Render every line of the data exactly as written, and leave out the pictures.

◆ INFORMATION SUPPLIED ◆
· · · ·

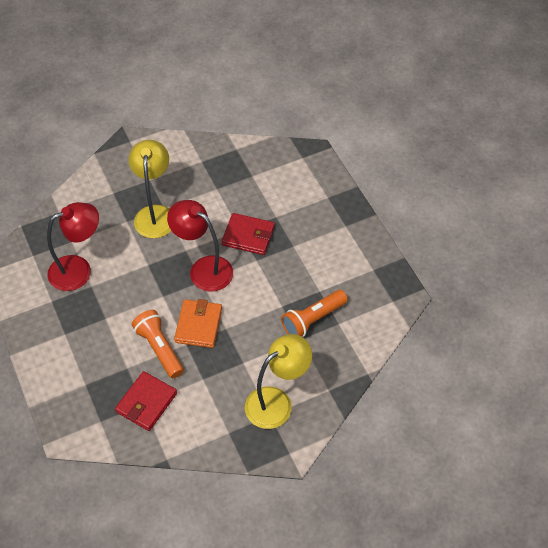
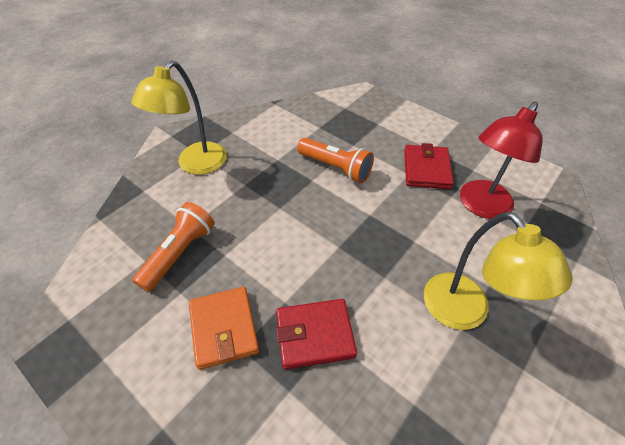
camera: 155 degrees right, 5 degrees down
(146, 402) = (316, 128): red wallet -> red wallet (426, 169)
(198, 325) = (311, 200): orange wallet -> orange wallet (224, 328)
(203, 269) = (346, 262): red lamp -> none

· · · ·

◆ TASK OUTPUT ◆
camera: 155 degrees right, 5 degrees down
(146, 402) = (316, 128): red wallet -> red wallet (426, 169)
(198, 325) = (311, 200): orange wallet -> orange wallet (224, 328)
(203, 269) = (346, 262): red lamp -> none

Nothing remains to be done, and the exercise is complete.